**Recorded information:**
****************

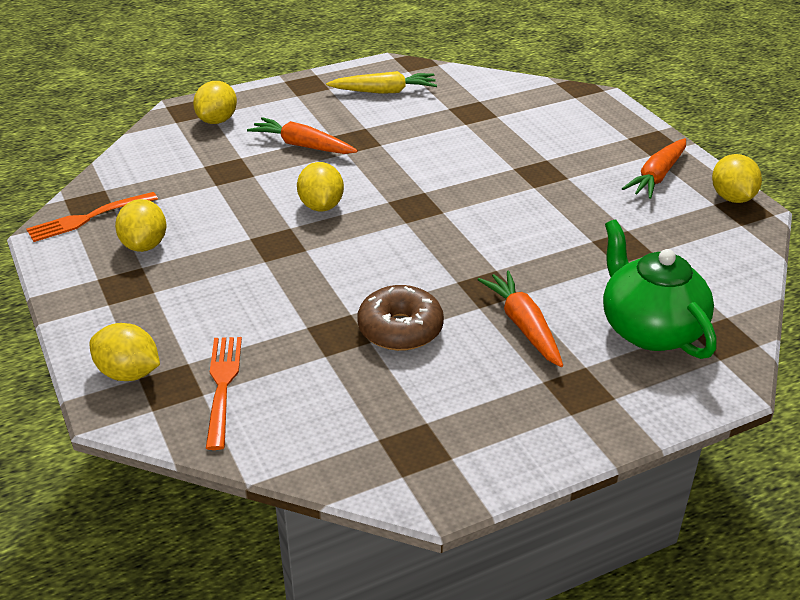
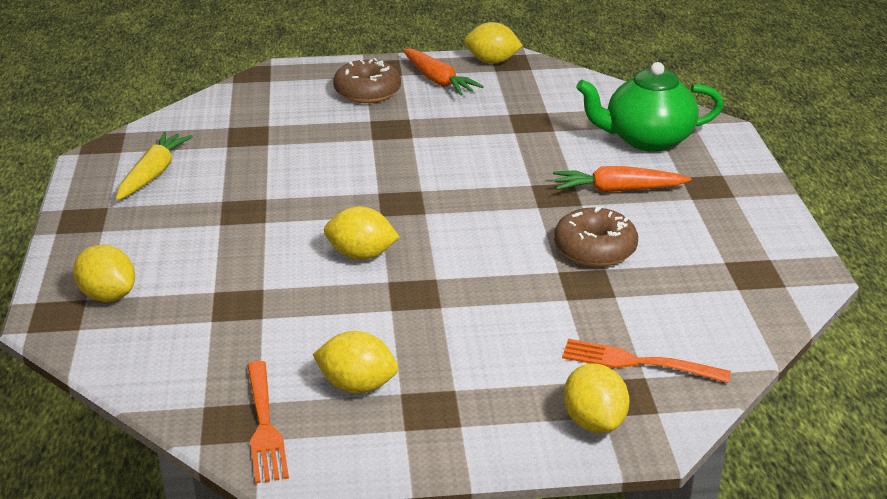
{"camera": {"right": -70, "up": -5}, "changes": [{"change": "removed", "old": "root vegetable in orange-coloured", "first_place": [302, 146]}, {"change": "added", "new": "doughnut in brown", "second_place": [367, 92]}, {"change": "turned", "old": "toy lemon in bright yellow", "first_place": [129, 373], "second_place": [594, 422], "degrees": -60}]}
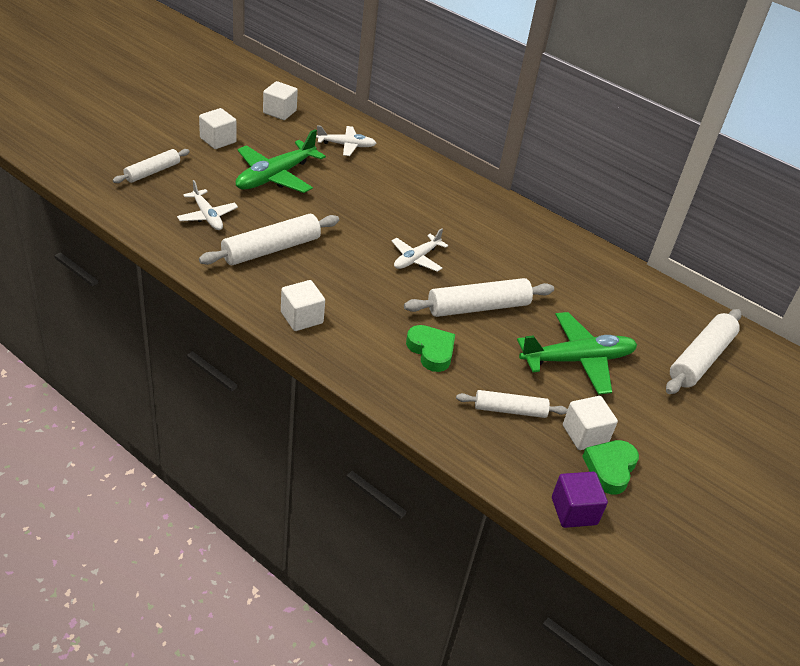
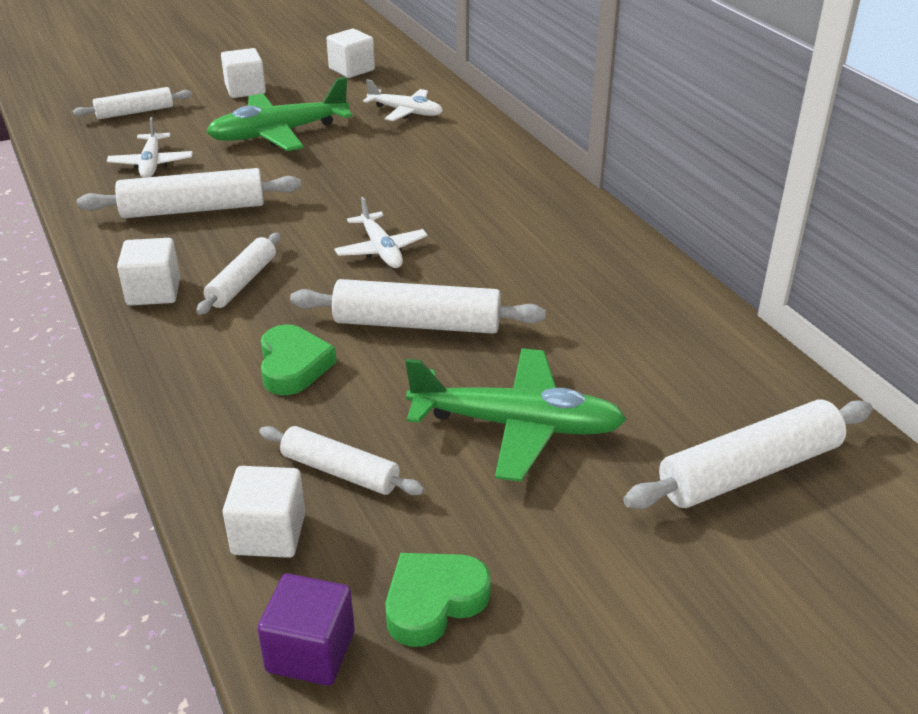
{"camera": {"right": 30, "up": -5}, "changes": [{"change": "added", "new": "pastry roller in white", "second_place": [242, 282]}, {"change": "moved", "old": "cube in white", "first_place": [585, 434], "second_place": [269, 534]}, {"change": "turned", "old": "plane in white", "first_place": [416, 258], "second_place": [381, 249], "degrees": -90}]}
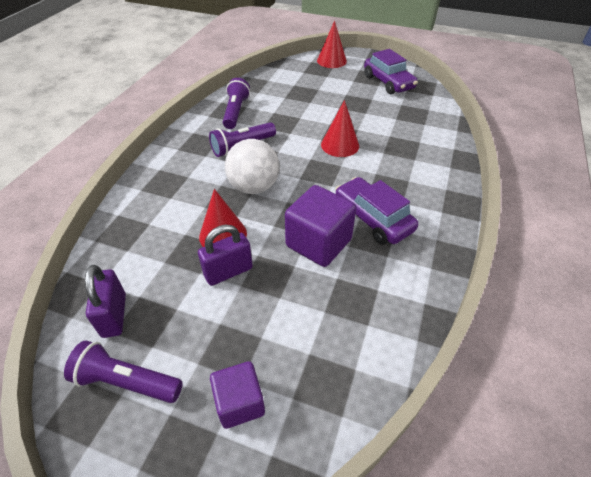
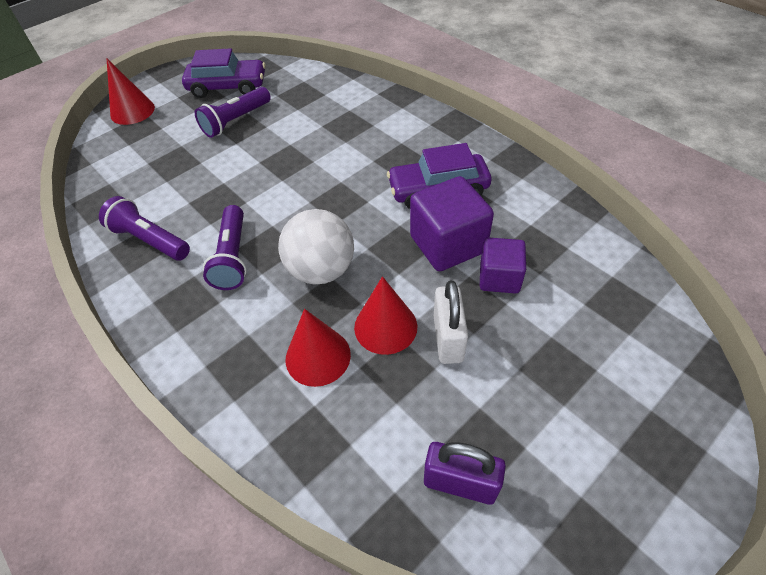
{"camera": {"right": -60, "up": 5}, "changes": [{"change": "moved", "old": "torch in violet", "first_place": [127, 381], "second_place": [235, 121]}, {"change": "moved", "old": "cube in violet", "first_place": [239, 403], "second_place": [499, 278]}, {"change": "moved", "old": "cone shape in scarlet", "first_place": [340, 145], "second_place": [318, 356]}, {"change": "recoloured", "old": "lock in violet", "new": "lock in white", "first_place": [228, 272], "second_place": [448, 338]}]}
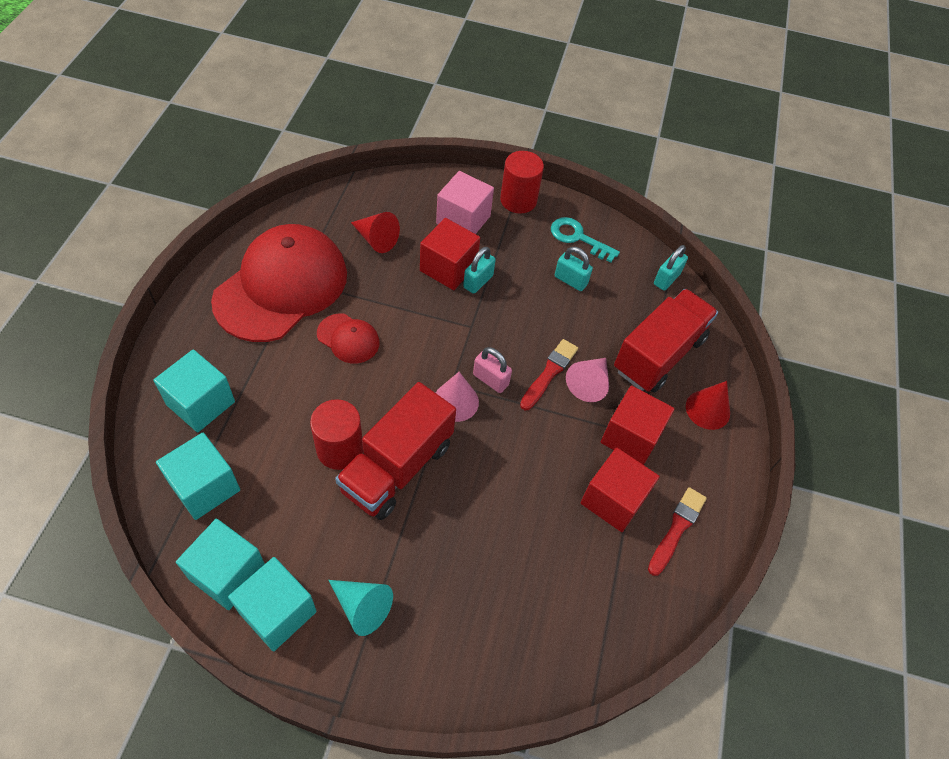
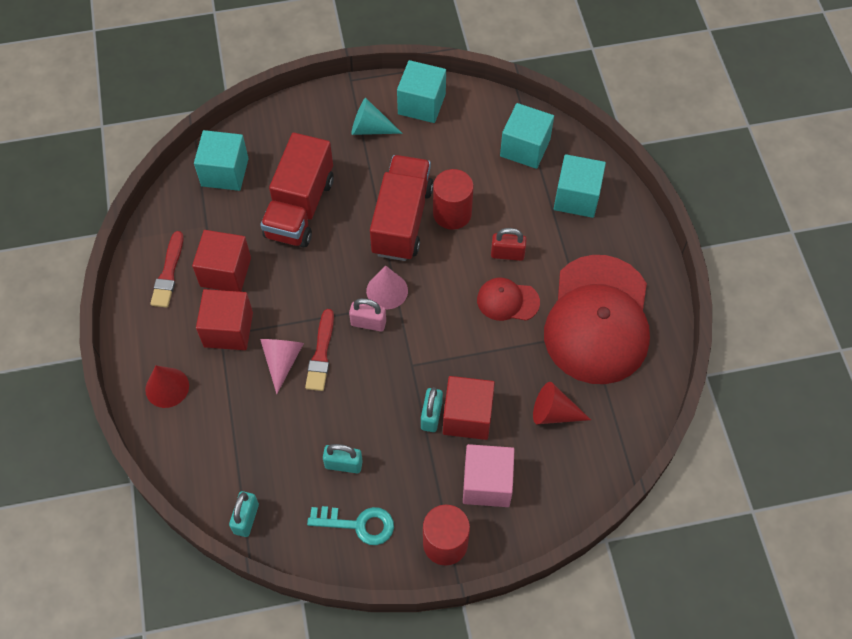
{"camera": {"right": 160, "up": 5}, "changes": [{"change": "added", "new": "lock in scarlet", "second_place": [507, 254]}, {"change": "moved", "old": "cube in teal", "first_place": [228, 573], "second_place": [225, 172]}, {"change": "moved", "old": "lorry in scarlet", "first_place": [658, 354], "second_place": [300, 208]}]}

****************

**Action item:**
Where the material above includes pictures, omit them and retype everything else exactly.

**Response:**
{"camera": {"right": -70, "up": -5}, "changes": [{"change": "removed", "old": "root vegetable in orange-coloured", "first_place": [302, 146]}, {"change": "added", "new": "doughnut in brown", "second_place": [367, 92]}, {"change": "turned", "old": "toy lemon in bright yellow", "first_place": [129, 373], "second_place": [594, 422], "degrees": -60}]}
{"camera": {"right": 30, "up": -5}, "changes": [{"change": "added", "new": "pastry roller in white", "second_place": [242, 282]}, {"change": "moved", "old": "cube in white", "first_place": [585, 434], "second_place": [269, 534]}, {"change": "turned", "old": "plane in white", "first_place": [416, 258], "second_place": [381, 249], "degrees": -90}]}
{"camera": {"right": -60, "up": 5}, "changes": [{"change": "moved", "old": "torch in violet", "first_place": [127, 381], "second_place": [235, 121]}, {"change": "moved", "old": "cube in violet", "first_place": [239, 403], "second_place": [499, 278]}, {"change": "moved", "old": "cone shape in scarlet", "first_place": [340, 145], "second_place": [318, 356]}, {"change": "recoloured", "old": "lock in violet", "new": "lock in white", "first_place": [228, 272], "second_place": [448, 338]}]}
{"camera": {"right": 160, "up": 5}, "changes": [{"change": "added", "new": "lock in scarlet", "second_place": [507, 254]}, {"change": "moved", "old": "cube in teal", "first_place": [228, 573], "second_place": [225, 172]}, {"change": "moved", "old": "lorry in scarlet", "first_place": [658, 354], "second_place": [300, 208]}]}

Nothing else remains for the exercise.